- SUPPLIED RECORDS
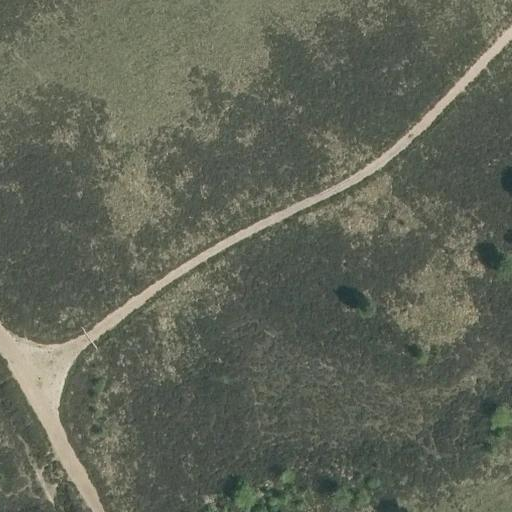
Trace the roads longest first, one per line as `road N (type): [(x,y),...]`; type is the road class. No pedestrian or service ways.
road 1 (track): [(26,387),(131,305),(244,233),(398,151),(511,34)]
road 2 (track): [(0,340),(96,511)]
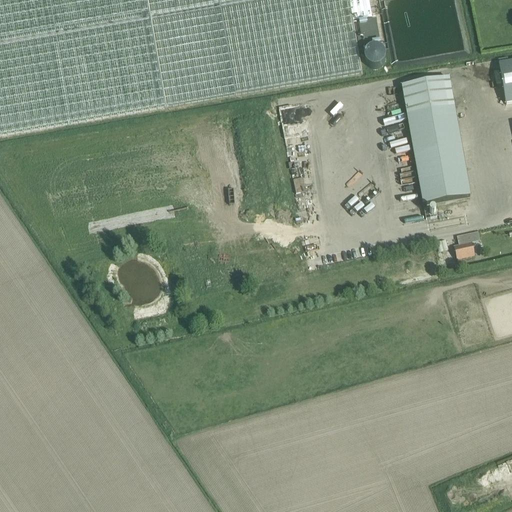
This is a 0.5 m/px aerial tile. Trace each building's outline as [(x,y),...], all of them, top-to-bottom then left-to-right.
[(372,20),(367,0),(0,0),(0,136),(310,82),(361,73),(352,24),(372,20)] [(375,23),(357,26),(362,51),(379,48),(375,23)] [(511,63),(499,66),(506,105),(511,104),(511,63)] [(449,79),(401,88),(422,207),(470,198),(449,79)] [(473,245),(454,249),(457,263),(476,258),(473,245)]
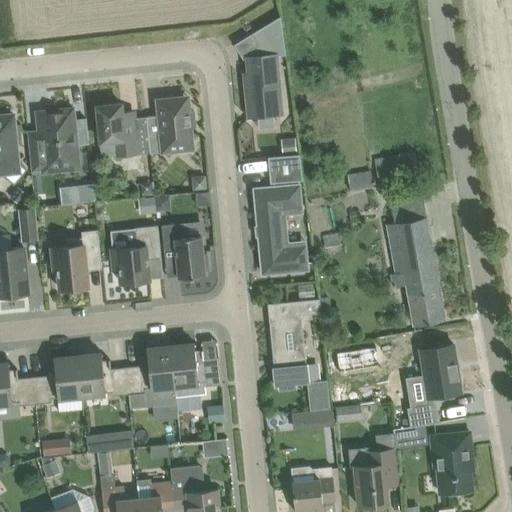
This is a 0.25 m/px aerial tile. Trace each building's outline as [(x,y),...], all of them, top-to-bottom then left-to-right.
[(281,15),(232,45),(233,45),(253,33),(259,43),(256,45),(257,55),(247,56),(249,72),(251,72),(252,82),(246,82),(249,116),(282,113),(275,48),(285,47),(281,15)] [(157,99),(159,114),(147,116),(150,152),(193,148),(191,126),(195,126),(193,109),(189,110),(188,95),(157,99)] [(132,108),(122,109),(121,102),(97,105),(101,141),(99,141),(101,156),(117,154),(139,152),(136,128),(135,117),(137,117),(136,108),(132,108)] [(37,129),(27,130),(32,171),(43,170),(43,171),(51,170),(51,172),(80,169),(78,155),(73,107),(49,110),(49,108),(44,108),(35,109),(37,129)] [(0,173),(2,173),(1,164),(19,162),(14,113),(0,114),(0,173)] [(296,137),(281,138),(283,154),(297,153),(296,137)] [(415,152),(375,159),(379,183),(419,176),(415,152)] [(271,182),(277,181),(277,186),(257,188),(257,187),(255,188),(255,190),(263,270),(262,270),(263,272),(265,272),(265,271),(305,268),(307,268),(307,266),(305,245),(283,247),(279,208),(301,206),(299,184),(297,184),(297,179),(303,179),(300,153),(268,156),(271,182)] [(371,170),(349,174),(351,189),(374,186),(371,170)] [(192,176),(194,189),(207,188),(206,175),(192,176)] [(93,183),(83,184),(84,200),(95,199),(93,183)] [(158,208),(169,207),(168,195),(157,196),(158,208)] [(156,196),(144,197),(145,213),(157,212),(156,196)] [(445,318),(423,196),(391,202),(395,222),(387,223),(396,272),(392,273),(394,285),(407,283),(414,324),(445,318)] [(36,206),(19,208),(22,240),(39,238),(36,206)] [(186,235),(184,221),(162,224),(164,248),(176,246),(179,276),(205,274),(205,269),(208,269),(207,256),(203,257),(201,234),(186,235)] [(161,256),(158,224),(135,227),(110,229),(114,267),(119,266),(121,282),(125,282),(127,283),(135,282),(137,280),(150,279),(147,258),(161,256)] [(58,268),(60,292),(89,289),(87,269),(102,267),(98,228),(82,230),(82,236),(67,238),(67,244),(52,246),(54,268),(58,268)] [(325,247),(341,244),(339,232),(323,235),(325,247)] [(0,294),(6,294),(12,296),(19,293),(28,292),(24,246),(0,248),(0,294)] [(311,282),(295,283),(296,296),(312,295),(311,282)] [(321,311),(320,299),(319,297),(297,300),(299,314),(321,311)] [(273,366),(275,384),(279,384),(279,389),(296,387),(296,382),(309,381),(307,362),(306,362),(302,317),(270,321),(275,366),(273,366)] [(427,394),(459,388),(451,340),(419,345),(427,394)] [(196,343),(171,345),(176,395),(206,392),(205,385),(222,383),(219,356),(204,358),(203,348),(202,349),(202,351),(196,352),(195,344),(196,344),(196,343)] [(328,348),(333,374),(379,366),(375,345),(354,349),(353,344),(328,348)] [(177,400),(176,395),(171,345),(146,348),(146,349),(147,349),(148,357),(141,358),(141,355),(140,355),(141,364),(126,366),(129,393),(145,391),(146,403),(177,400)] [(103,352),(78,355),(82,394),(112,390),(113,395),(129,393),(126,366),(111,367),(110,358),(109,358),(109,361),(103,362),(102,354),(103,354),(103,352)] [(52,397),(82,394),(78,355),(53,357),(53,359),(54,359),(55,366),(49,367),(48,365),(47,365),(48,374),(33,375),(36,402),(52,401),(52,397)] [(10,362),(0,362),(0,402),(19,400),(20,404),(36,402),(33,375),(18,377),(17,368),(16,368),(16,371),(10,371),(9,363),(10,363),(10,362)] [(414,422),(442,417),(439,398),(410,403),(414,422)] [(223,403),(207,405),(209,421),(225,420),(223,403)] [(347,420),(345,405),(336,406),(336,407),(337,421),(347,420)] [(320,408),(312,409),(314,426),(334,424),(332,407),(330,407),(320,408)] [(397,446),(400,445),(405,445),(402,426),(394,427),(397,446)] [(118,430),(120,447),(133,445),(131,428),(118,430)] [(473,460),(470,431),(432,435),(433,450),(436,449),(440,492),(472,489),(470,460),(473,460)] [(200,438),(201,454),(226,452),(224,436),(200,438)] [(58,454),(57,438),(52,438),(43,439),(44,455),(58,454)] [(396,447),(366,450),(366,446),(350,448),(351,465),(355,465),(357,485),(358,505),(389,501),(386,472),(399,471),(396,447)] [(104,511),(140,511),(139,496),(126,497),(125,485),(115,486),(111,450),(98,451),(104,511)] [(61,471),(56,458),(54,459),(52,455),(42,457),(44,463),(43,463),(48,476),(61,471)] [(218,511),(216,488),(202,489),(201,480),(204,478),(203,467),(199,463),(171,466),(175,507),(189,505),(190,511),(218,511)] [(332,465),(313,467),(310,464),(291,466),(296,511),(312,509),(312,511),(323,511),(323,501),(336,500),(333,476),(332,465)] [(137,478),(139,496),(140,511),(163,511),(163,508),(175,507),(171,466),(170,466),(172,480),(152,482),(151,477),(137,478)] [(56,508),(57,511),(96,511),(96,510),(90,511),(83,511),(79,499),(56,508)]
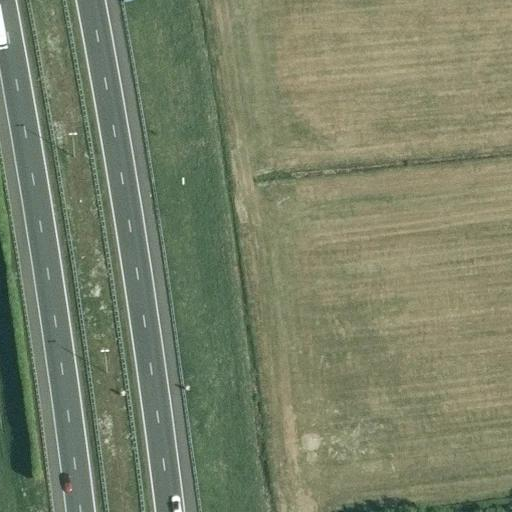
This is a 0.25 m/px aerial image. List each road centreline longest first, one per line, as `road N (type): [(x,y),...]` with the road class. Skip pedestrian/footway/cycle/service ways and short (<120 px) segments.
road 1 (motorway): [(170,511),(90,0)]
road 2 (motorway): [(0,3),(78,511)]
...
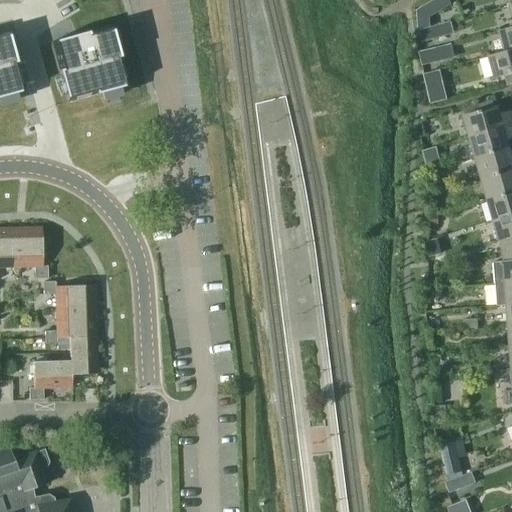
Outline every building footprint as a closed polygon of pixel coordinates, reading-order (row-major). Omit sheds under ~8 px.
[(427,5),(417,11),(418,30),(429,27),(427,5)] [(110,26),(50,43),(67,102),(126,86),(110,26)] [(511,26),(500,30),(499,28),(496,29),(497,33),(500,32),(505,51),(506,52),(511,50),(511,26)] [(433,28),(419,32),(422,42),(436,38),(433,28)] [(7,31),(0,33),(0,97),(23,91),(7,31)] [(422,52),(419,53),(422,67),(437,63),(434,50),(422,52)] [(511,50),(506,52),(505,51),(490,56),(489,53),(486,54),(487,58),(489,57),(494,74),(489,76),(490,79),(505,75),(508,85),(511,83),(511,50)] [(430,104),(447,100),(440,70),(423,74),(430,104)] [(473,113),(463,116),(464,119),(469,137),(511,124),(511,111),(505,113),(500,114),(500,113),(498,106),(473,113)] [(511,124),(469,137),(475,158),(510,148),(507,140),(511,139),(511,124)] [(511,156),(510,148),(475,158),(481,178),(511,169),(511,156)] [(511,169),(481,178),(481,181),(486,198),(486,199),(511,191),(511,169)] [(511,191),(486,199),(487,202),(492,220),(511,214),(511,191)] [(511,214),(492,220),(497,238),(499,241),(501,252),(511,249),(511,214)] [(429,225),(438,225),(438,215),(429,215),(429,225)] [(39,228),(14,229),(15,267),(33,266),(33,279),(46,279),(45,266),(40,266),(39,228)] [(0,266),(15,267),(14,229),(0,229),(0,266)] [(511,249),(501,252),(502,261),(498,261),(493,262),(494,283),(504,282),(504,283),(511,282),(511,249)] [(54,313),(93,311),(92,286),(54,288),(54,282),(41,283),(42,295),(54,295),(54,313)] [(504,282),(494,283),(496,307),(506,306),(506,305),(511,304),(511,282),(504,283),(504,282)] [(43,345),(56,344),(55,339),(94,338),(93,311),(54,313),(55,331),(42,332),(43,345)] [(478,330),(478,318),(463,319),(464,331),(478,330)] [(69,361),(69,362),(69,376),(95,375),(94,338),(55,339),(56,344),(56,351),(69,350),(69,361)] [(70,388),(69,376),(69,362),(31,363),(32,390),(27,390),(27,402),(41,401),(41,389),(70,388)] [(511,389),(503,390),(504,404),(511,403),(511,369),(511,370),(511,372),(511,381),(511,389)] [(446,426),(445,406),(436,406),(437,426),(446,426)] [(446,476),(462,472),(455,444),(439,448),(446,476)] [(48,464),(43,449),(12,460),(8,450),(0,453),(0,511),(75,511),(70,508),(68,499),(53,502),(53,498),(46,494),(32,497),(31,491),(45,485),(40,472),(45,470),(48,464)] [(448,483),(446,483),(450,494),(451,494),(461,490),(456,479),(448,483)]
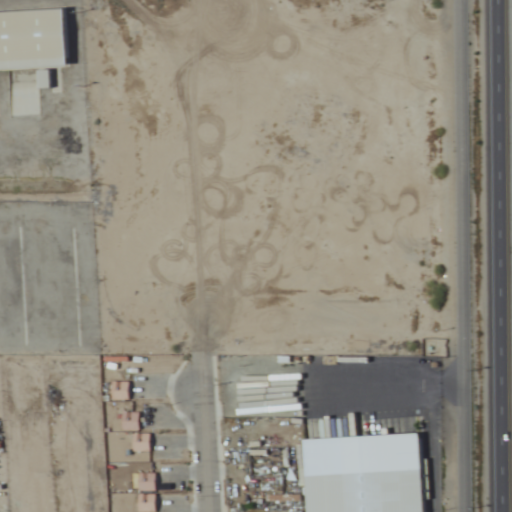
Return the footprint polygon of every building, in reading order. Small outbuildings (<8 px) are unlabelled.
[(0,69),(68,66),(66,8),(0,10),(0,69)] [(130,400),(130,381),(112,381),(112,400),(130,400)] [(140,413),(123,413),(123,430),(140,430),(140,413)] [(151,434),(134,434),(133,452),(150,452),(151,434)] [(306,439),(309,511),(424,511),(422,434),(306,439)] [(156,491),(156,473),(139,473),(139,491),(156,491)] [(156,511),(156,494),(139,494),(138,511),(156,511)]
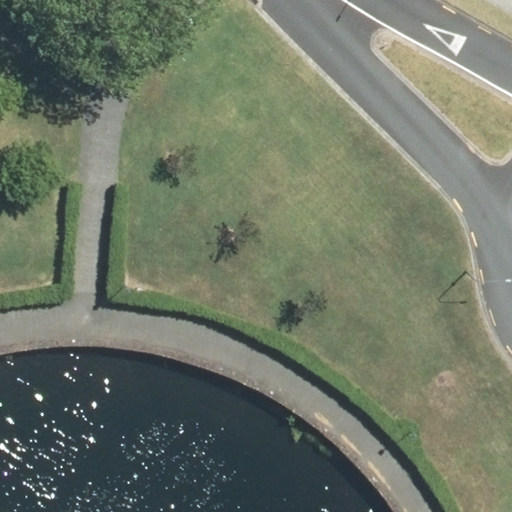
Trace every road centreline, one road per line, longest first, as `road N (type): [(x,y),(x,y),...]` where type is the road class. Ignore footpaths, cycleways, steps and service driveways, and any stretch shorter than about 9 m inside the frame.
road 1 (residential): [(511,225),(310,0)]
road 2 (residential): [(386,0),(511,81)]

- REQUIRED TASK
Copy the rows word for word, from the line that contains "Trace every road" to the line that contains "road 2 (residential): [(386,0),(511,81)]".

- OUTPUT FOR THIS TASK
Trace every road centreline, one road per line, longest first, as `road N (type): [(x,y),(x,y),...]` where type is the road class. Ignore footpaths, cycleways, steps and service driveways, and any stretch shorter than about 9 m inside the frame.
road 1 (residential): [(511,225),(310,0)]
road 2 (residential): [(386,0),(511,81)]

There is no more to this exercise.